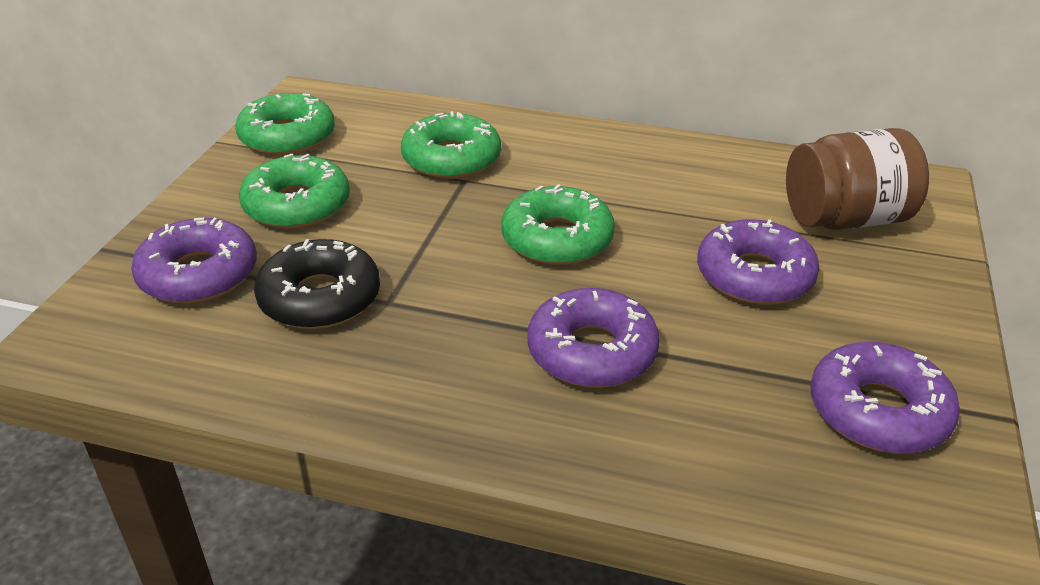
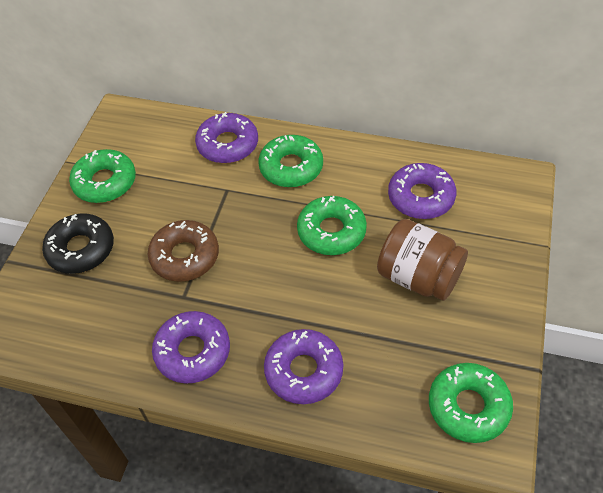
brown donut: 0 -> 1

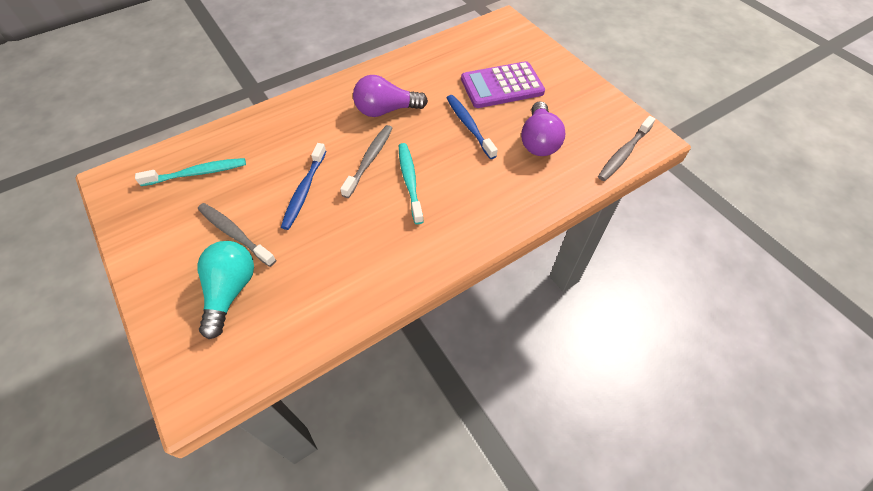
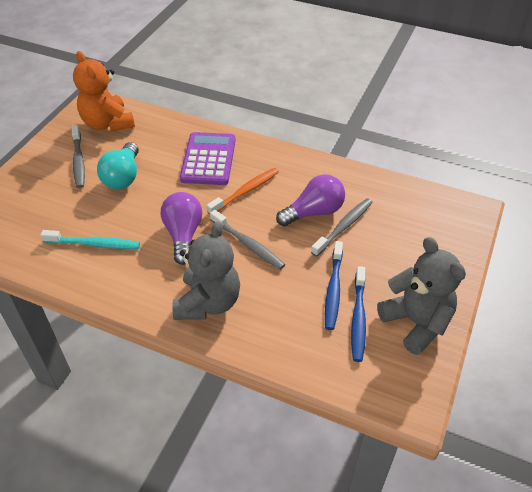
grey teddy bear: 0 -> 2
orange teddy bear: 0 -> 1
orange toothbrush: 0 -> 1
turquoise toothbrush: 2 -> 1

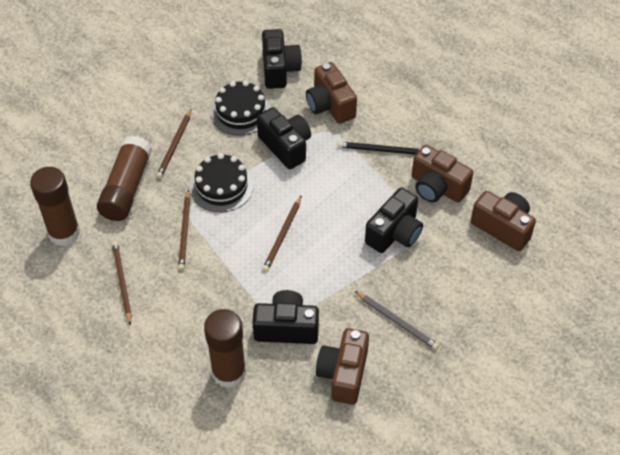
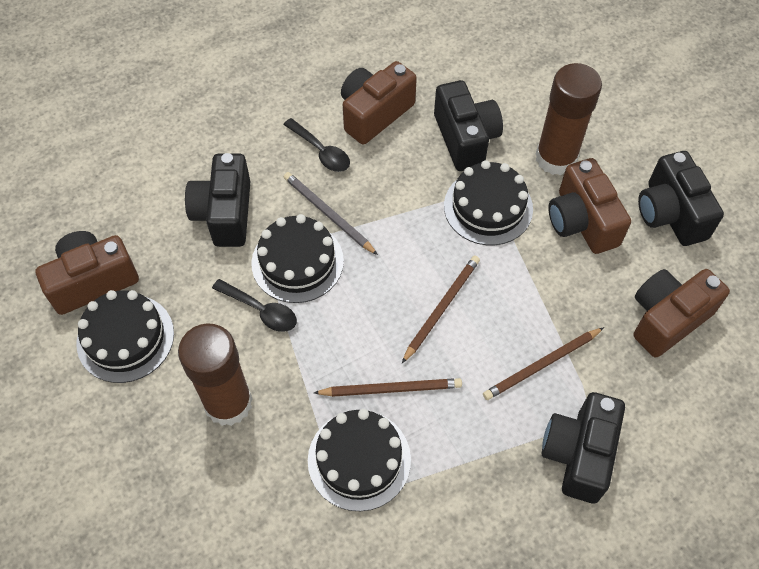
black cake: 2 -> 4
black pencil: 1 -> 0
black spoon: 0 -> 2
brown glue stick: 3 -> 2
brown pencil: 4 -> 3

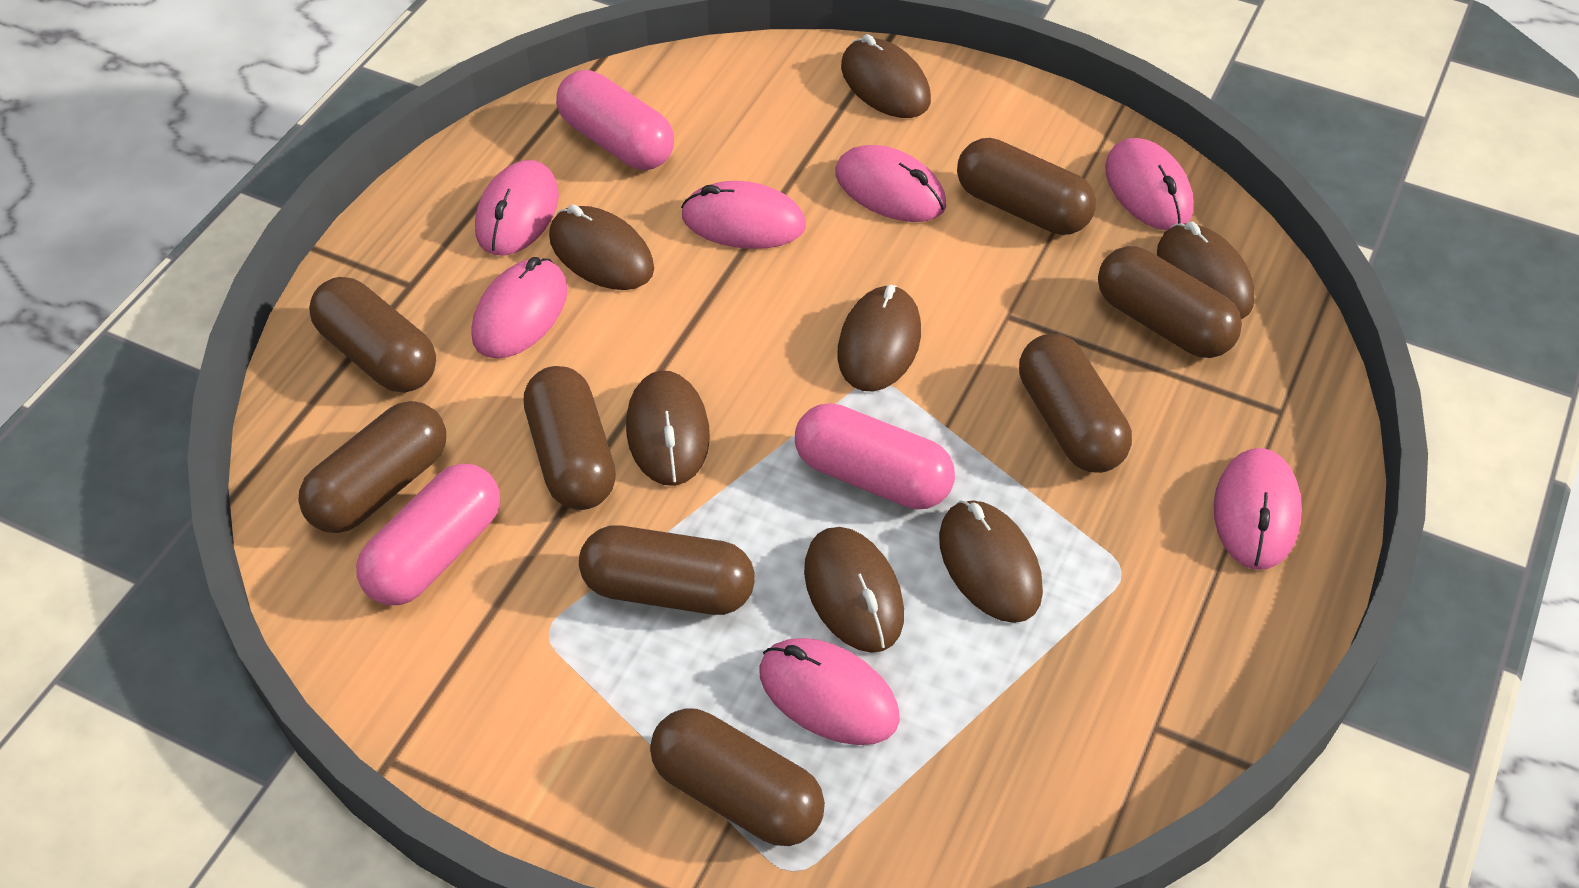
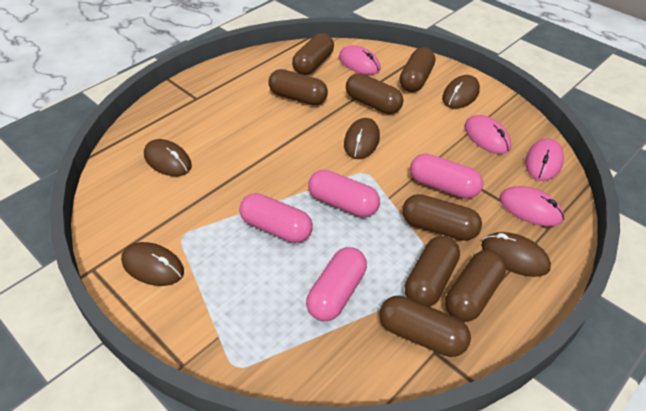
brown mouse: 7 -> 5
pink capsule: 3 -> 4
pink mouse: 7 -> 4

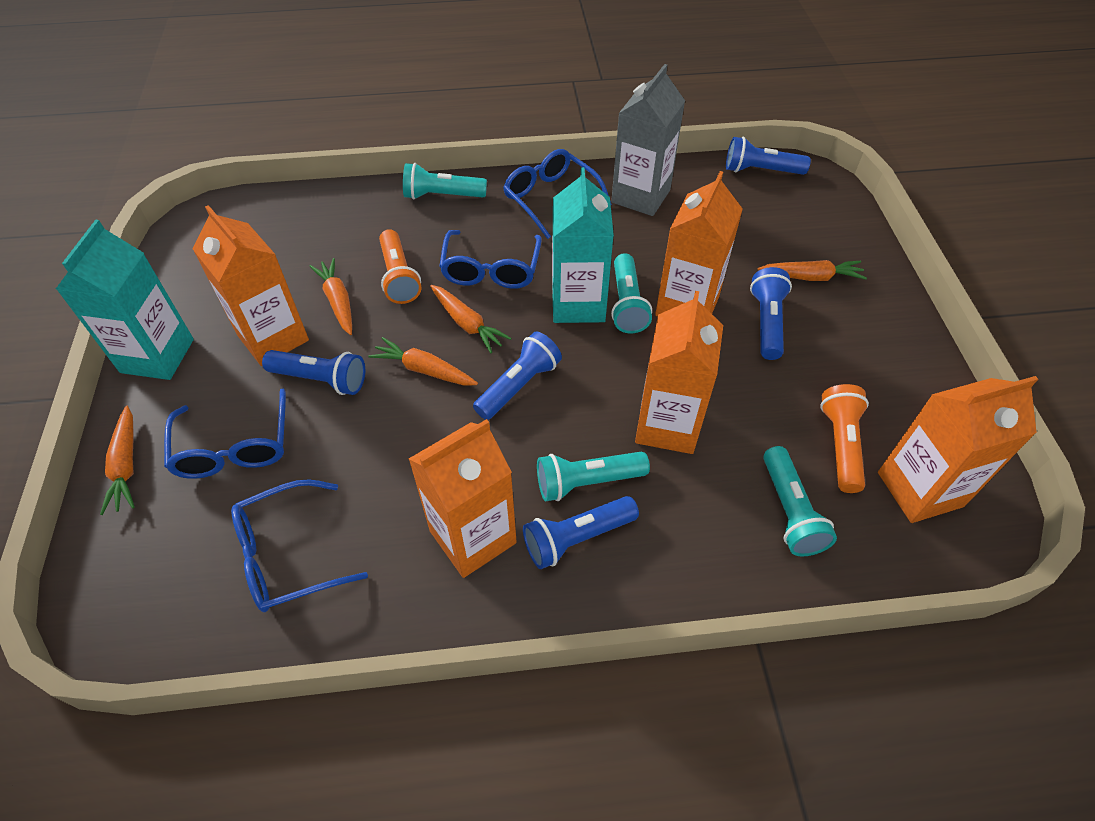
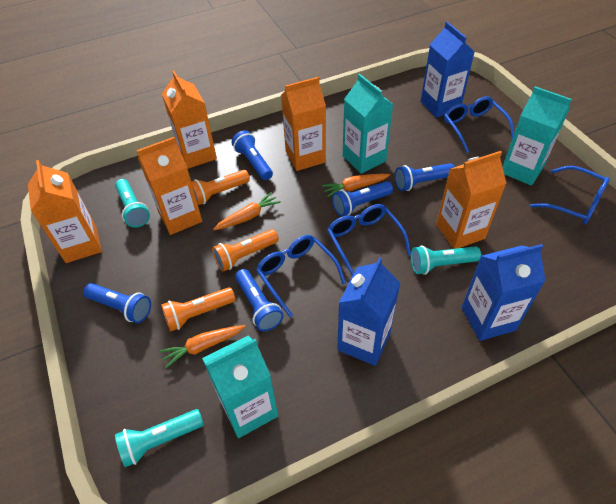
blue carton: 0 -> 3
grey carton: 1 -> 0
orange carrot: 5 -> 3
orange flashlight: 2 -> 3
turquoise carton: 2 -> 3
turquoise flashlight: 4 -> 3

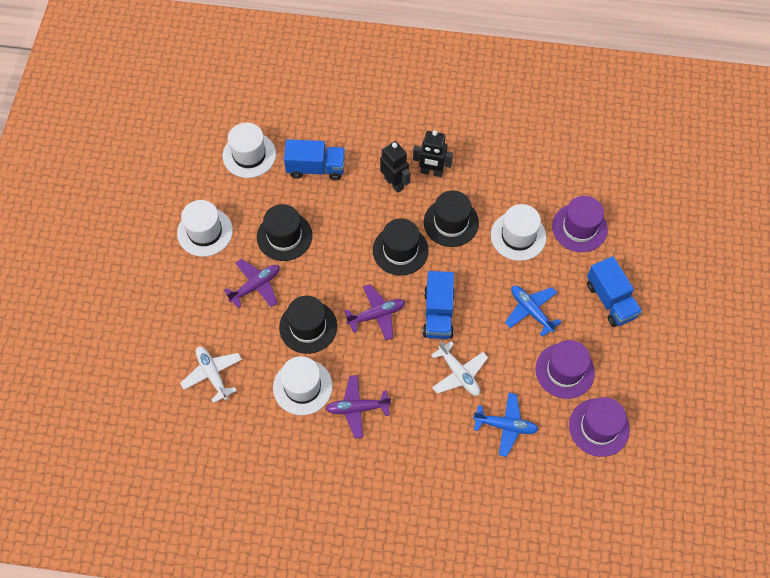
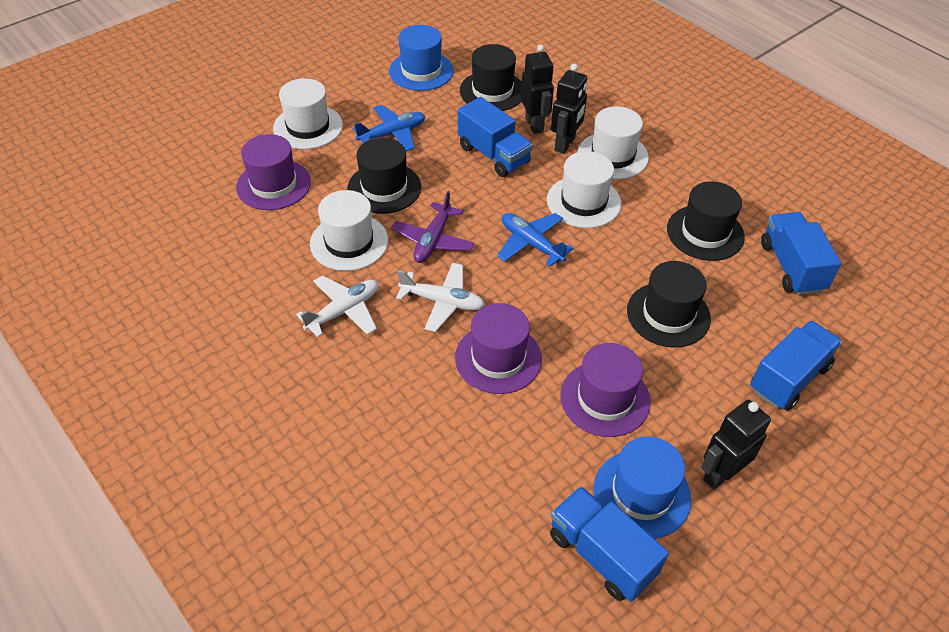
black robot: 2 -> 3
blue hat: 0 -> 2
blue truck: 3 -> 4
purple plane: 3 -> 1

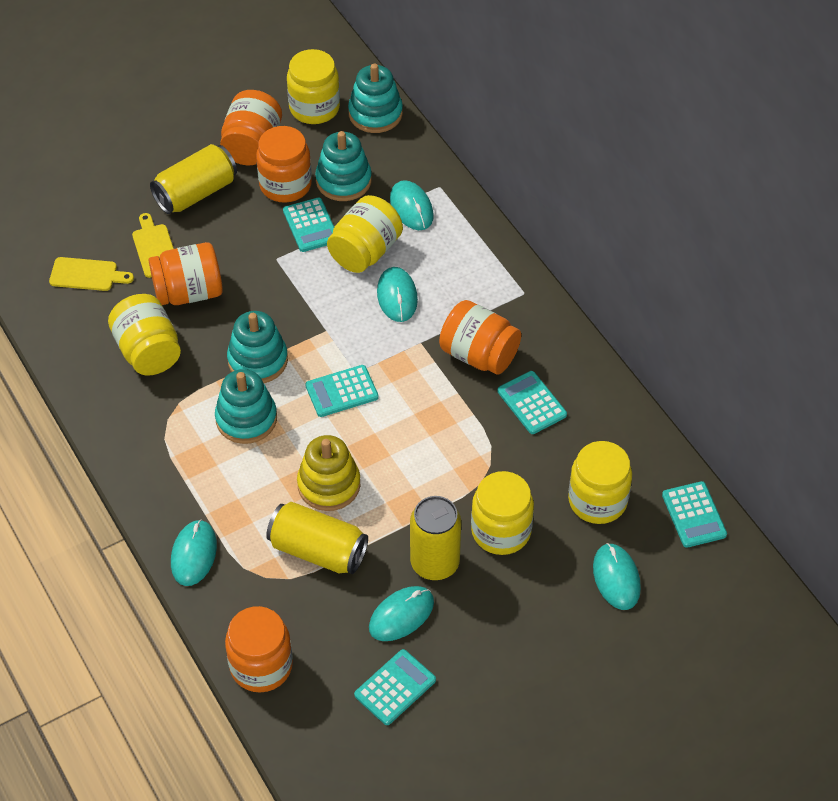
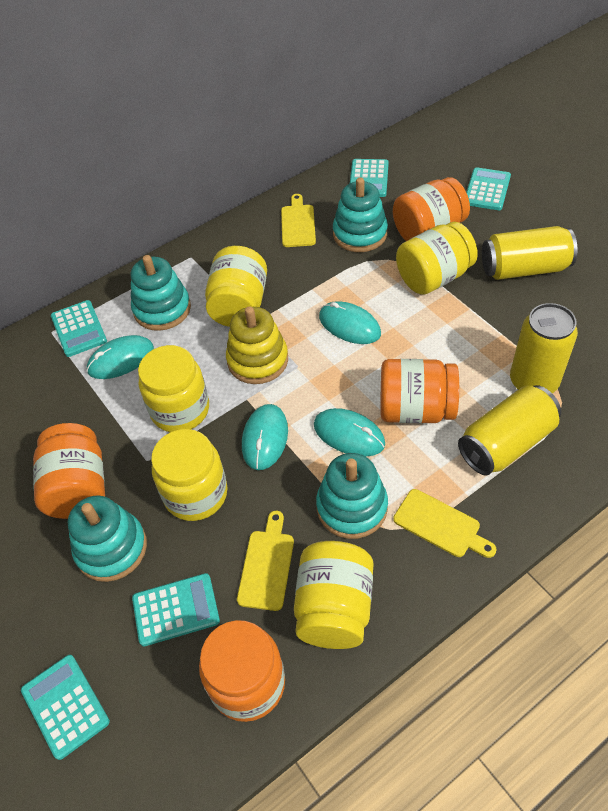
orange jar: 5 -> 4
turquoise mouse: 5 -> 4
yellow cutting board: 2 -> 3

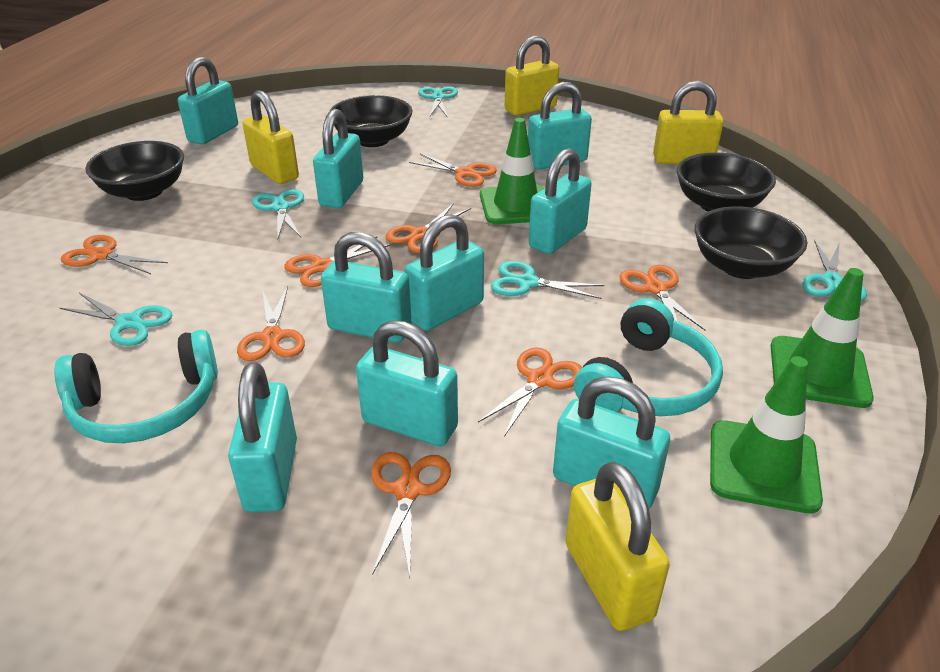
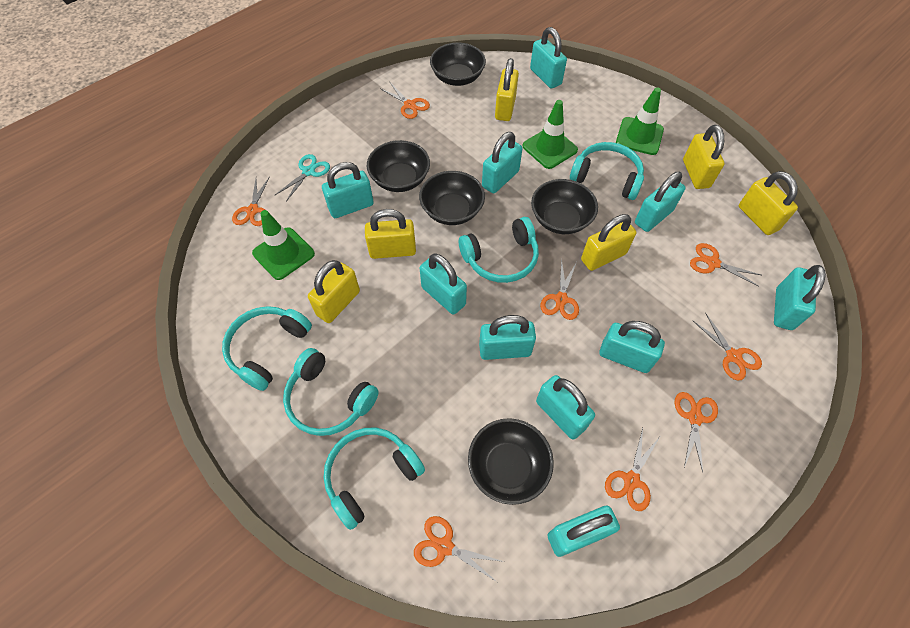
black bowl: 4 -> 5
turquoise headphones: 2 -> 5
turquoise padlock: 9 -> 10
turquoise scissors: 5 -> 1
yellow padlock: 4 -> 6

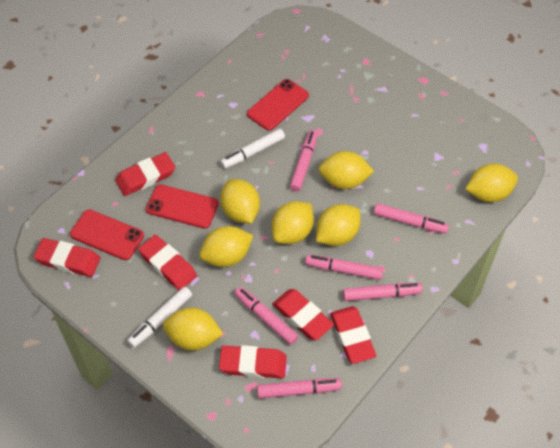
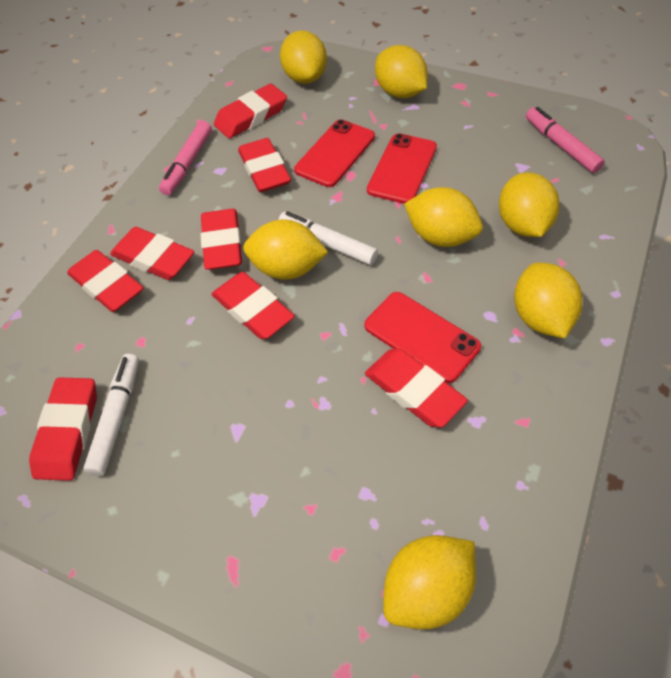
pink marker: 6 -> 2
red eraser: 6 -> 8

========================================================================

▶ TASK OBJECTIVE
Check each line of the entries, and copy the ones that contain "mouse".

▶ ANSWER SPACE
brown mouse: 7 -> 5
pink mouse: 7 -> 4
turquoise mouse: 5 -> 4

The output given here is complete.